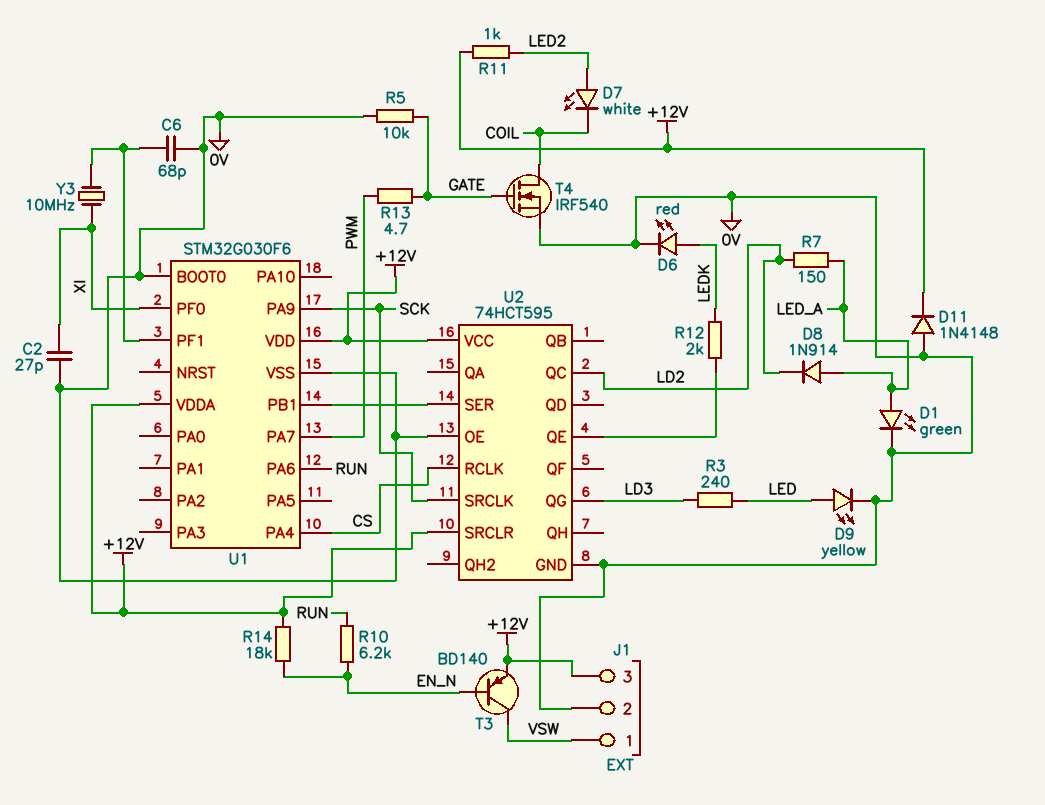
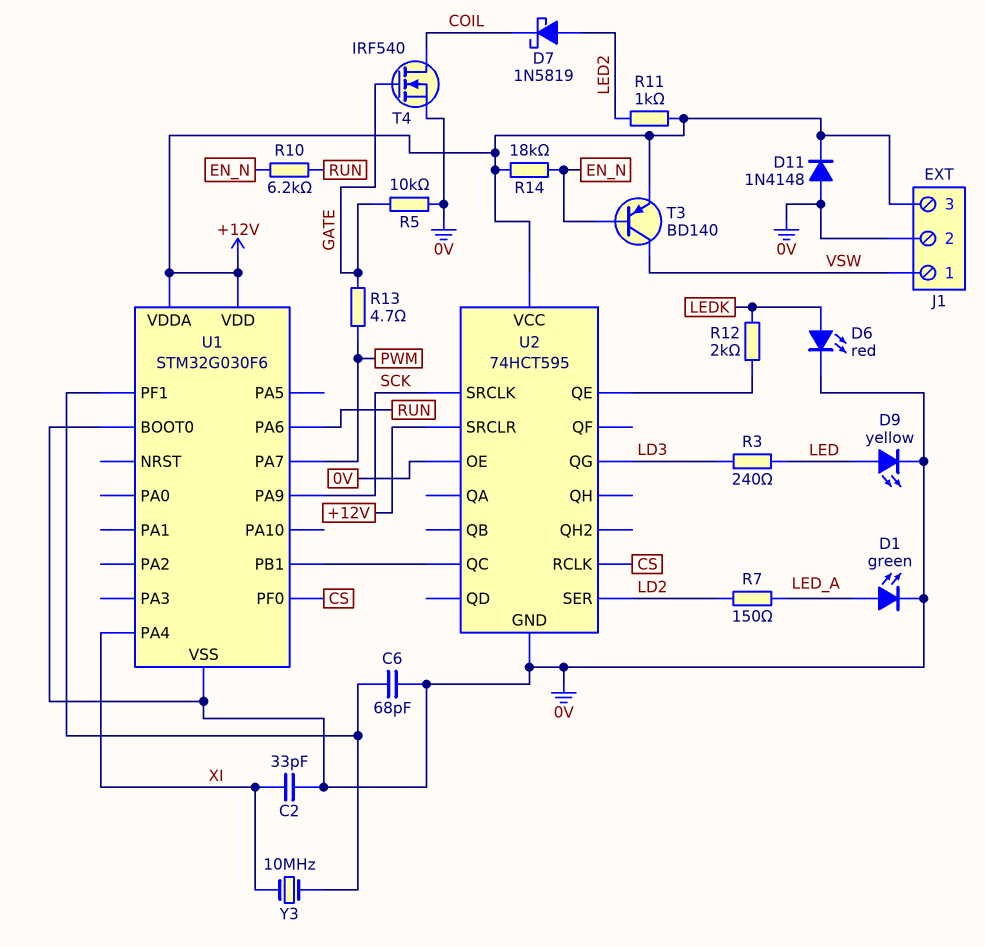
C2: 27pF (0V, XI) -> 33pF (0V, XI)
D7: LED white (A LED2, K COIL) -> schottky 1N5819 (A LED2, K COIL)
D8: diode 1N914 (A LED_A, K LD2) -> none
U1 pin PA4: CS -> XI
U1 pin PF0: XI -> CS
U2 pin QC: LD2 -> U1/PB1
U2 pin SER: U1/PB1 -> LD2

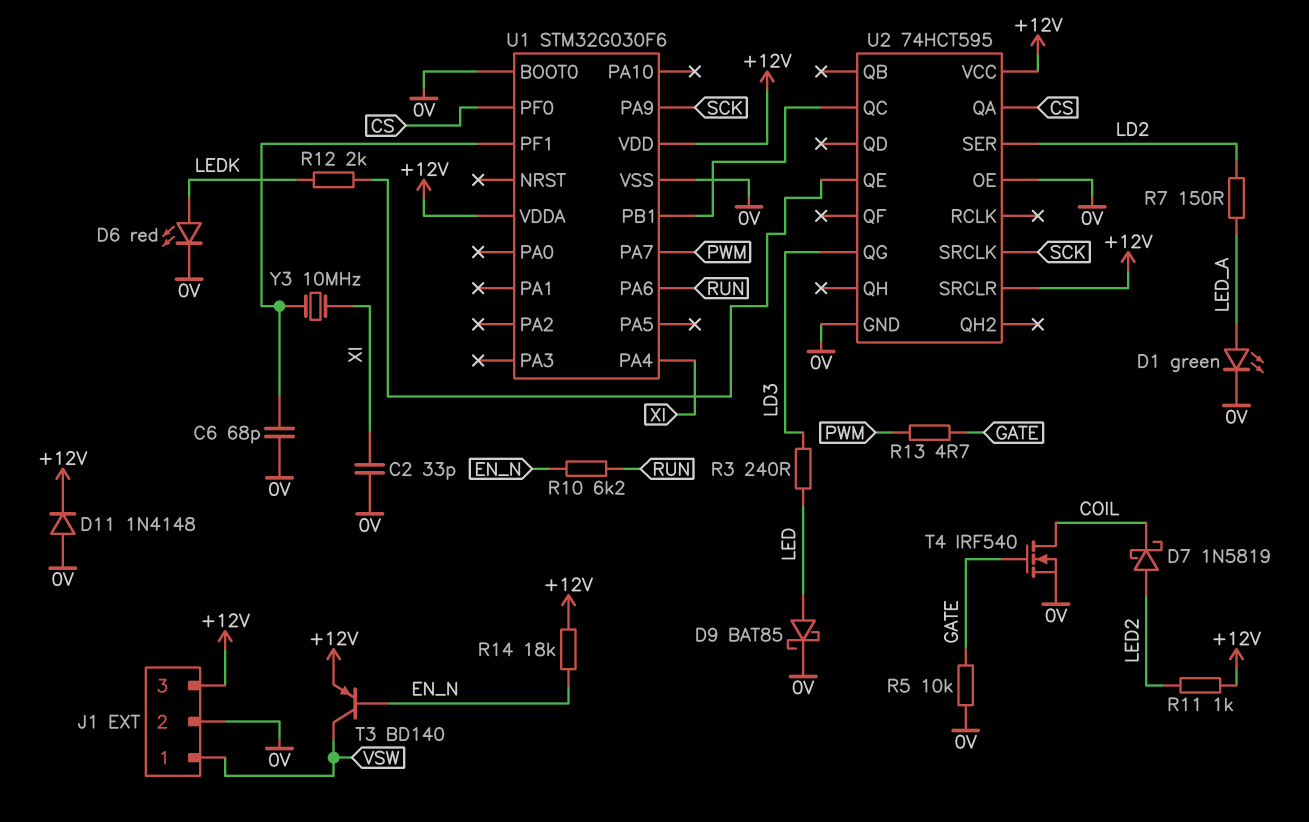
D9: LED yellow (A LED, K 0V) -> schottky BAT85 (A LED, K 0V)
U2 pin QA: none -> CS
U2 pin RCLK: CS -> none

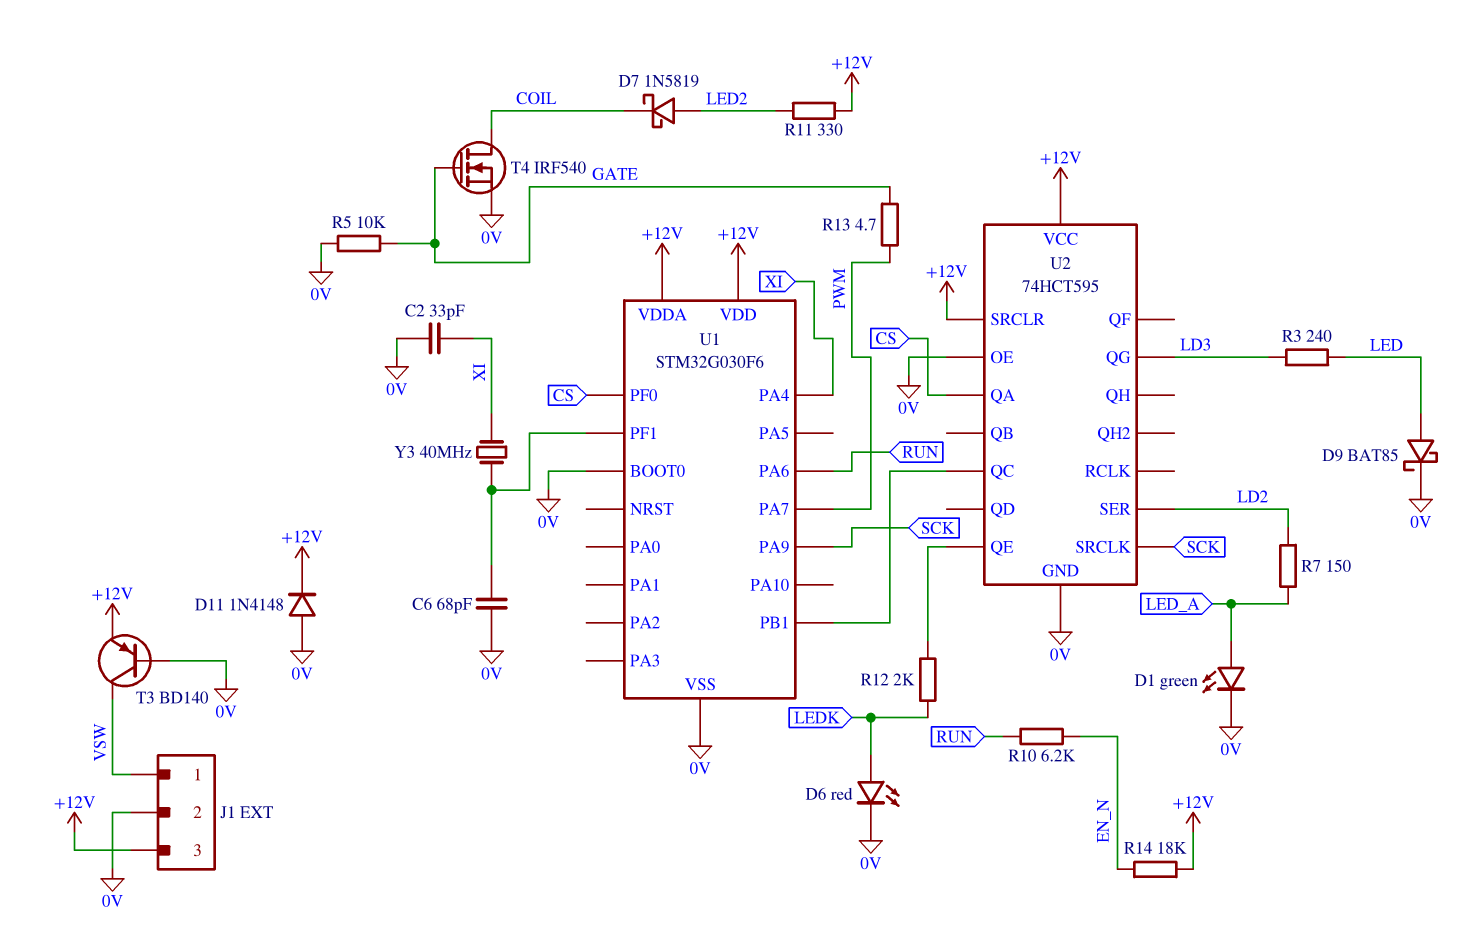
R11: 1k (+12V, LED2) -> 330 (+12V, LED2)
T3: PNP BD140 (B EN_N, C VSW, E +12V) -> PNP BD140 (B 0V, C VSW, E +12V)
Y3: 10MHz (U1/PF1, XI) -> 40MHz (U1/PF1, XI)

========

### What needs to be done
Transcribe all records verbatim and omit each image.

### Solution for this exercise
C2: 27pF (0V, XI) -> 33pF (0V, XI)
D7: LED white (A LED2, K COIL) -> schottky 1N5819 (A LED2, K COIL)
D8: diode 1N914 (A LED_A, K LD2) -> none
U1 pin PA4: CS -> XI
U1 pin PF0: XI -> CS
U2 pin QC: LD2 -> U1/PB1
U2 pin SER: U1/PB1 -> LD2

D9: LED yellow (A LED, K 0V) -> schottky BAT85 (A LED, K 0V)
U2 pin QA: none -> CS
U2 pin RCLK: CS -> none

R11: 1k (+12V, LED2) -> 330 (+12V, LED2)
T3: PNP BD140 (B EN_N, C VSW, E +12V) -> PNP BD140 (B 0V, C VSW, E +12V)
Y3: 10MHz (U1/PF1, XI) -> 40MHz (U1/PF1, XI)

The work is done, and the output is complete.